SOURCE RECORDS:
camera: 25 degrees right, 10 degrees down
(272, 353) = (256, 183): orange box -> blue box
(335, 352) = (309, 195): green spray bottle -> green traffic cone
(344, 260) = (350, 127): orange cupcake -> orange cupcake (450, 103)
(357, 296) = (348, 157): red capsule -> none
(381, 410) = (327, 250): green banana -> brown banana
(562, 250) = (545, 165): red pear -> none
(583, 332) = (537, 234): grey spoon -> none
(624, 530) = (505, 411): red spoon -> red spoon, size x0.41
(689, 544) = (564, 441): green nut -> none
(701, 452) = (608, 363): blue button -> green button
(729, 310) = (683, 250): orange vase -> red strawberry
==
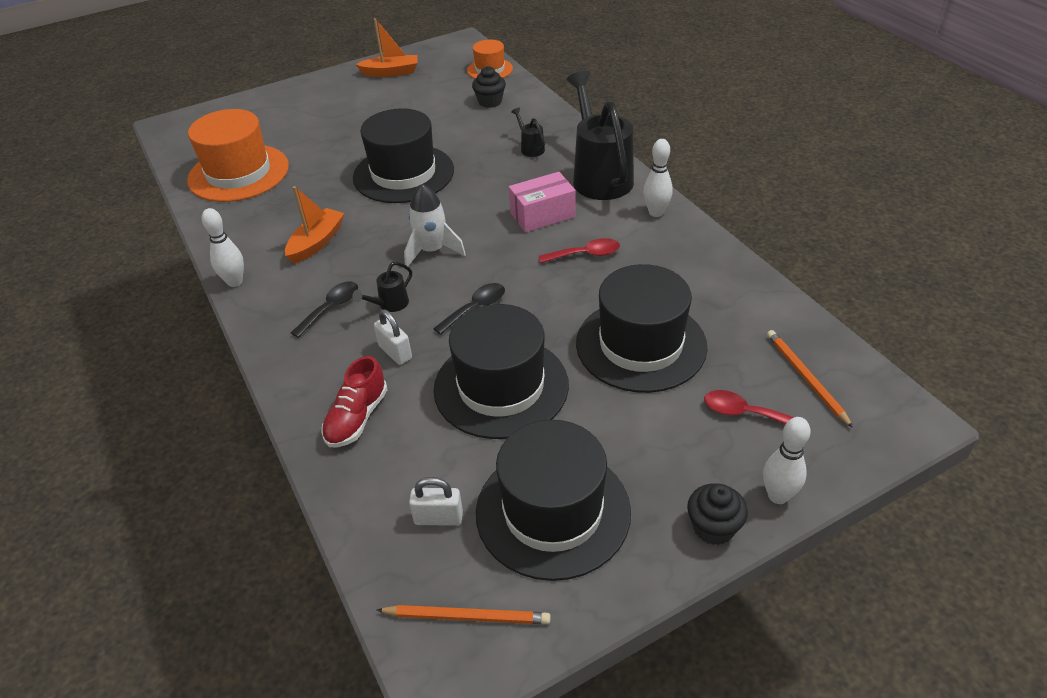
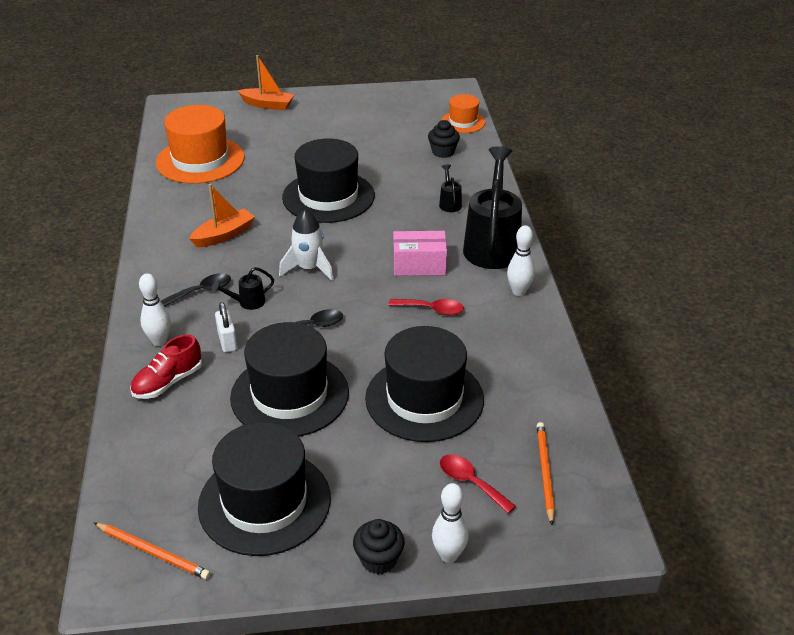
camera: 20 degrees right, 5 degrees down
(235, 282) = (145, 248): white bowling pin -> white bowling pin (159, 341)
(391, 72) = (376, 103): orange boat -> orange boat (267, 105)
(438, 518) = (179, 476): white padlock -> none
---
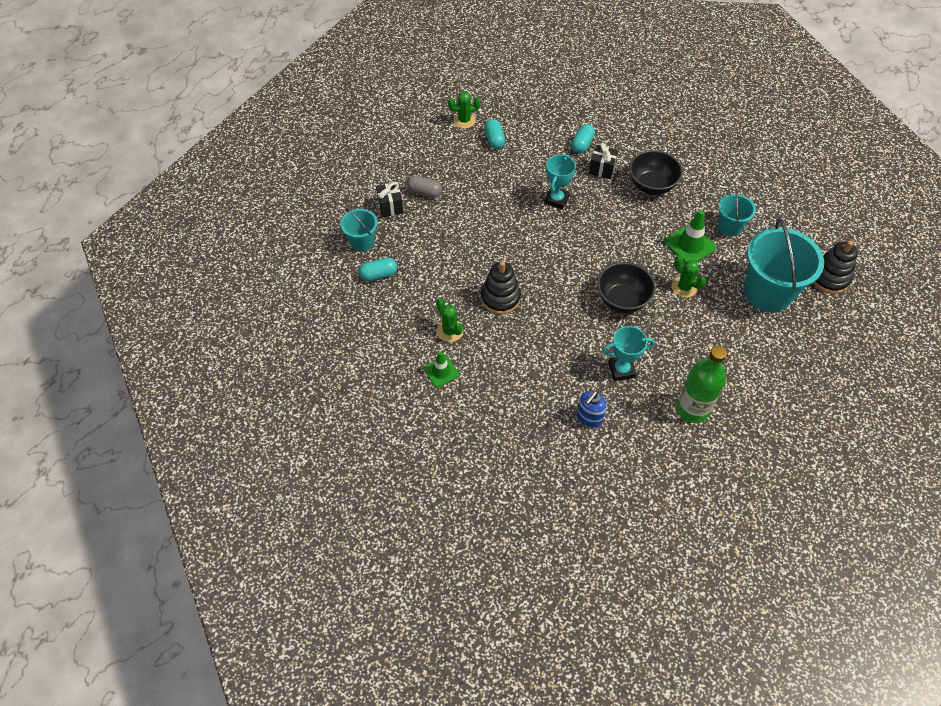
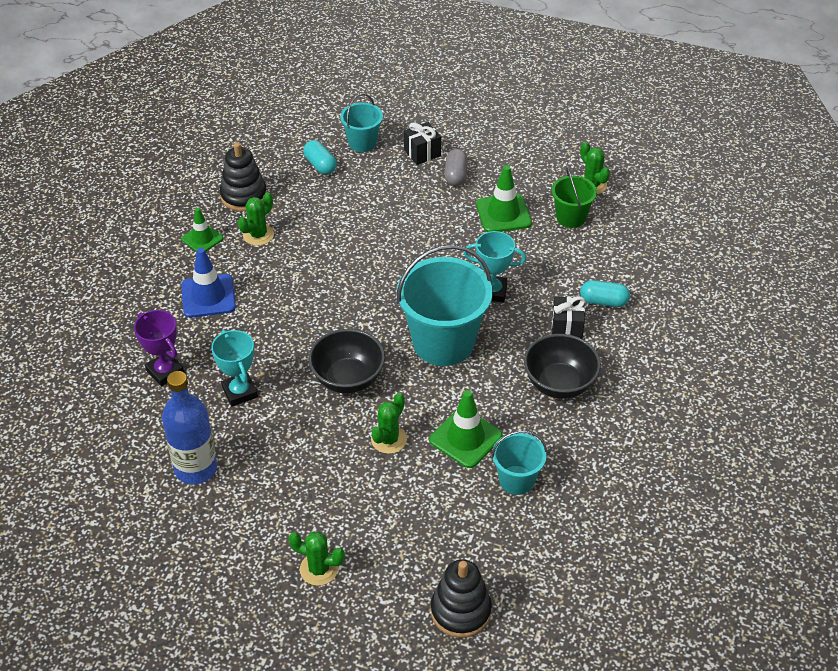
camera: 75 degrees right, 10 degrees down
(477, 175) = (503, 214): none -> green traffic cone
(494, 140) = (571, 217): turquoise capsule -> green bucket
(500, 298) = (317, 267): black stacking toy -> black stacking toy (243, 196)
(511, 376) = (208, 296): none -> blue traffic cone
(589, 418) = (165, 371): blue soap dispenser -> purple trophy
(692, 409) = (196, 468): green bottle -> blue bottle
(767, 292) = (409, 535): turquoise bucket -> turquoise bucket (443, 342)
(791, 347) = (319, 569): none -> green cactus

EXERCISE GOAL:
All that is wanted is a faithful reproduction of the line above with "(767, 292) = (409, 535): turquoise", the line with "(791, 347) = (319, 569): none -> green cactus", and every line in between.

WRITTEN SOLUTION:
(767, 292) = (409, 535): turquoise bucket -> turquoise bucket (443, 342)
(791, 347) = (319, 569): none -> green cactus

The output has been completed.